■ Aim of the exercise: Nothing outside the range is to be copied. From the entries below, reproduce exactly the lines starting at the one with "camera: 25 degrees right, 5 degrees down" and ending at the one with "blue candle [294,344,350,433]", without pictures.
*** Opening of Information provided ***
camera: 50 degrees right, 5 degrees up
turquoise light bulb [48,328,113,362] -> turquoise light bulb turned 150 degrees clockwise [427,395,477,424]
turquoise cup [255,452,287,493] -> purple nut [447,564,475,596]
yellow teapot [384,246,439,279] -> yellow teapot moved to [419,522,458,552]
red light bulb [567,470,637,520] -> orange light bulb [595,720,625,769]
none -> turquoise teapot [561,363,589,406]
*** Close of Information provided ***
*** Opening of Information provided ***
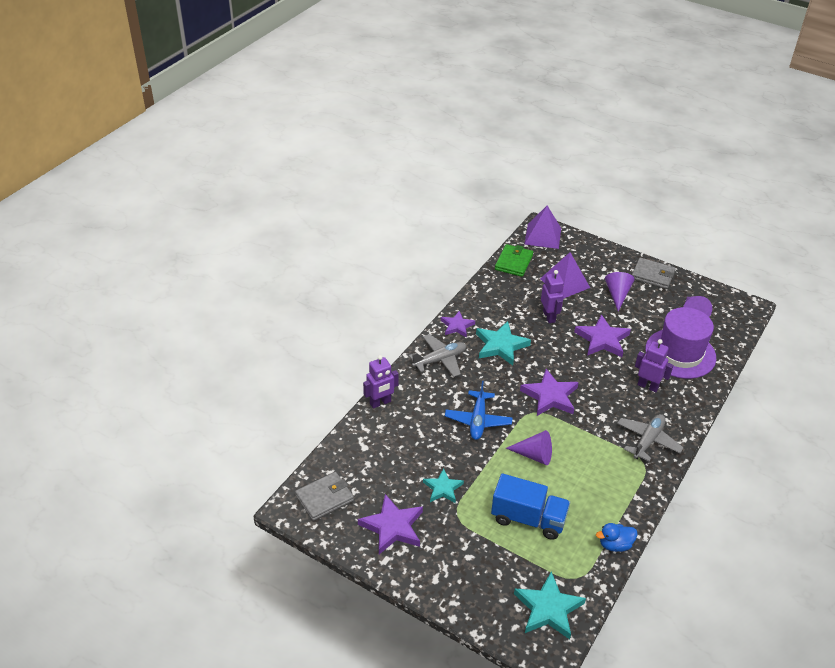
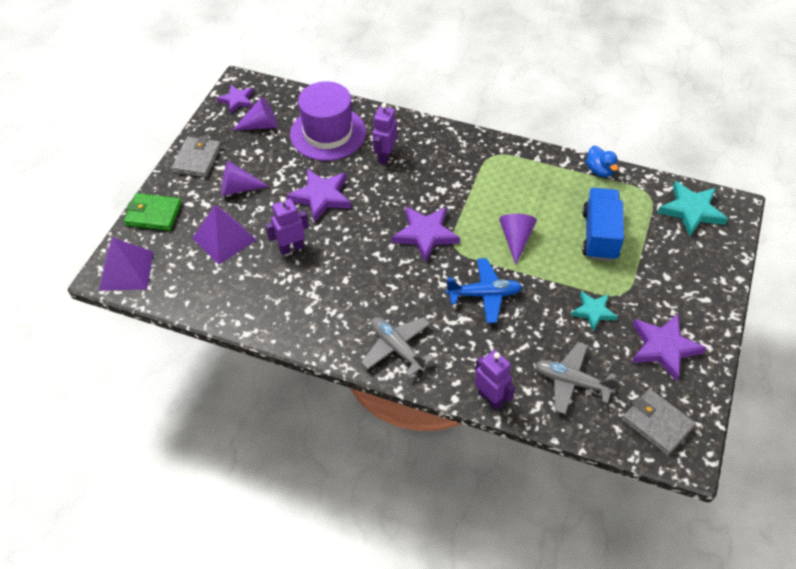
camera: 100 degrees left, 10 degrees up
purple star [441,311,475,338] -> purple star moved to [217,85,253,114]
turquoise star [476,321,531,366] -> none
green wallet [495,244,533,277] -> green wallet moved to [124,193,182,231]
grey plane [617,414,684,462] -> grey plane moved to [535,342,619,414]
*** Close of Information provided ***
*** Opening of Information provided ***
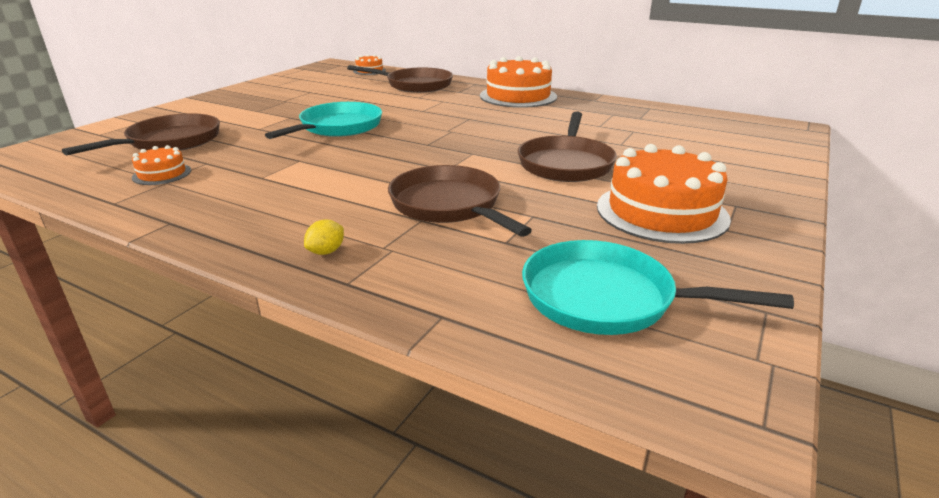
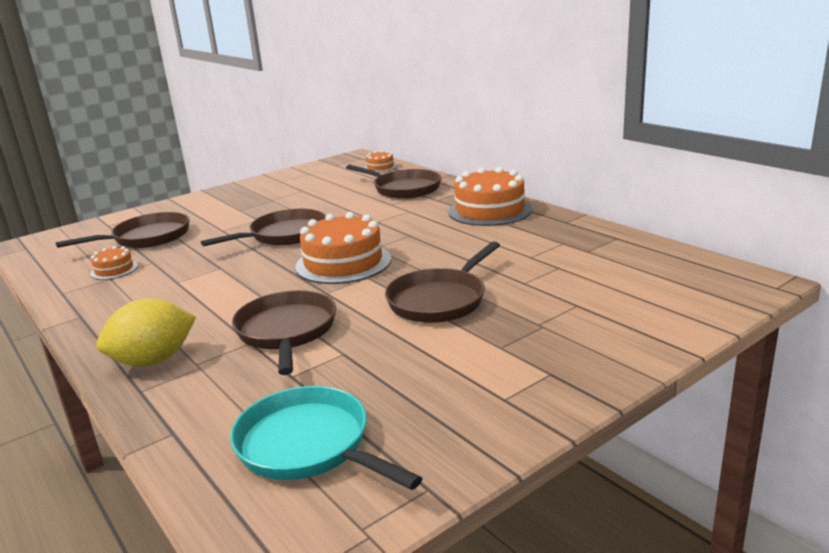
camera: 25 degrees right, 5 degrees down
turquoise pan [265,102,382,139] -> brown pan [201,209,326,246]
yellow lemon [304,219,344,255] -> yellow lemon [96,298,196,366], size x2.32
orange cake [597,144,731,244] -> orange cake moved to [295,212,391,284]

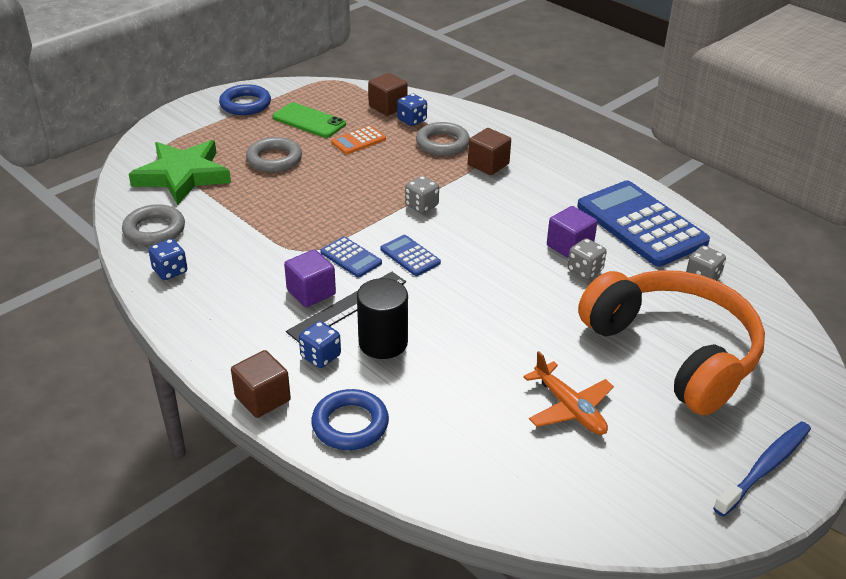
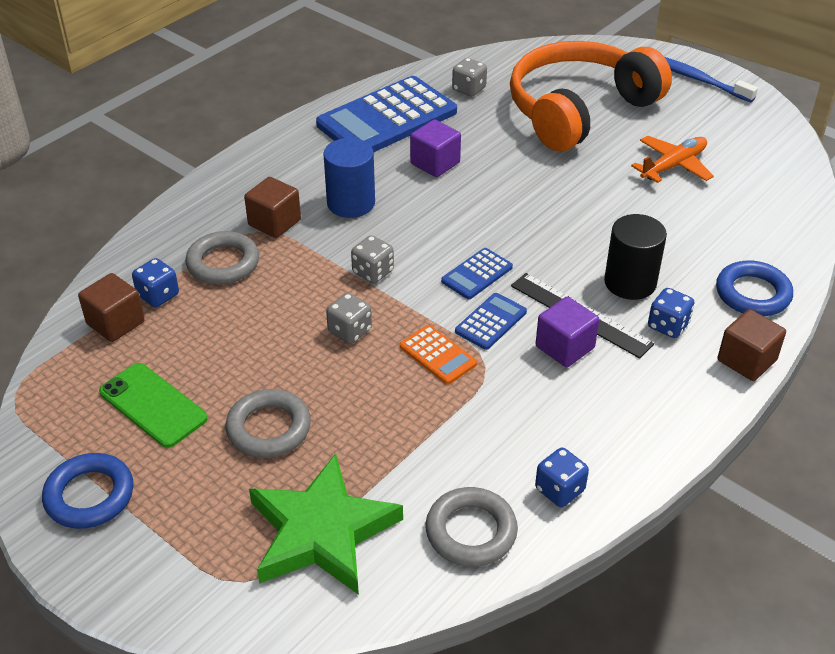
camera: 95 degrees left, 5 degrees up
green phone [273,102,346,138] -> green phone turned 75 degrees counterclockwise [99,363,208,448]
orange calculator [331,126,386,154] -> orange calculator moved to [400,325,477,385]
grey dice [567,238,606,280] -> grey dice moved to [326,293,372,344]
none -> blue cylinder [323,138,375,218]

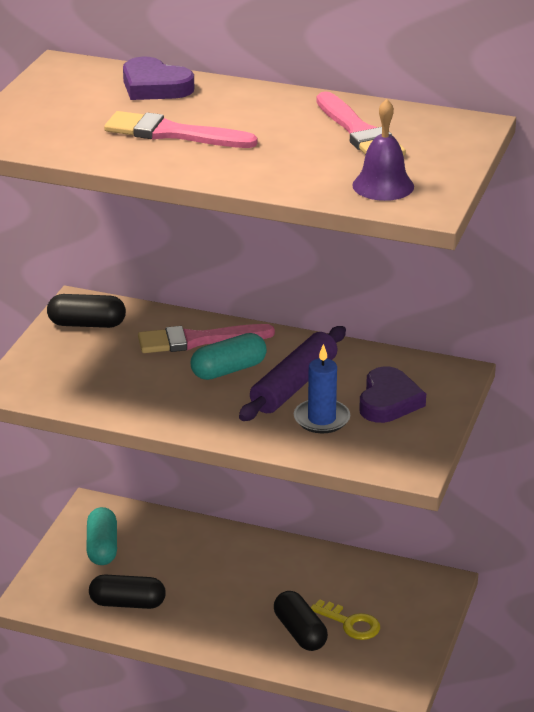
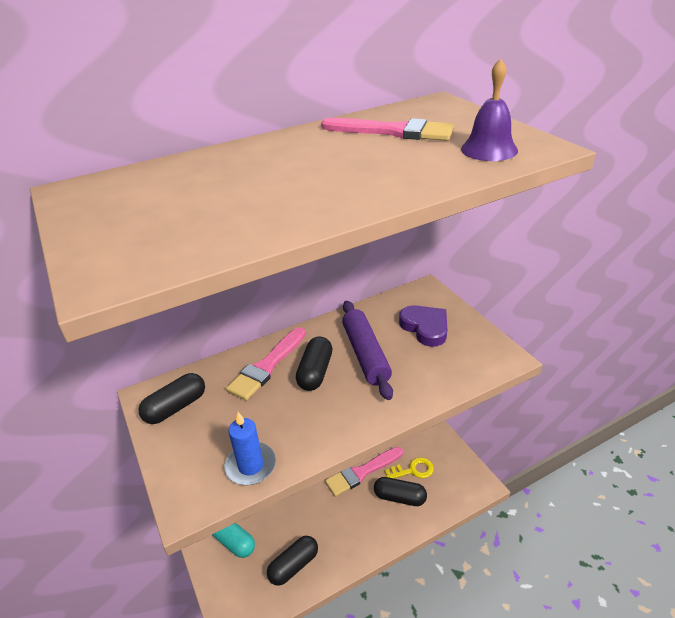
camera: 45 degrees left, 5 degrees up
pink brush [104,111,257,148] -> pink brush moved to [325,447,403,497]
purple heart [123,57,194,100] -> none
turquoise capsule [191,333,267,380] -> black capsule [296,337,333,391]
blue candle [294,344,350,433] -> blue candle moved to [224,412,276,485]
*** Close of Information provided ***
■ Task solution:
camera: 25 degrees right, 5 degrees down
turquoise pan [265,102,382,139] -> brown pan [201,209,326,246]
yellow lemon [304,219,344,255] -> yellow lemon [96,298,196,366], size x2.32
orange cake [597,144,731,244] -> orange cake moved to [295,212,391,284]

camera: 95 degrees left, 5 degrees up
green phone [273,102,346,138] -> green phone turned 75 degrees counterclockwise [99,363,208,448]
orange calculator [331,126,386,154] -> orange calculator moved to [400,325,477,385]
grey dice [567,238,606,280] -> grey dice moved to [326,293,372,344]
none -> blue cylinder [323,138,375,218]

camera: 45 degrees left, 5 degrees up
pink brush [104,111,257,148] -> pink brush moved to [325,447,403,497]
purple heart [123,57,194,100] -> none
turquoise capsule [191,333,267,380] -> black capsule [296,337,333,391]
blue candle [294,344,350,433] -> blue candle moved to [224,412,276,485]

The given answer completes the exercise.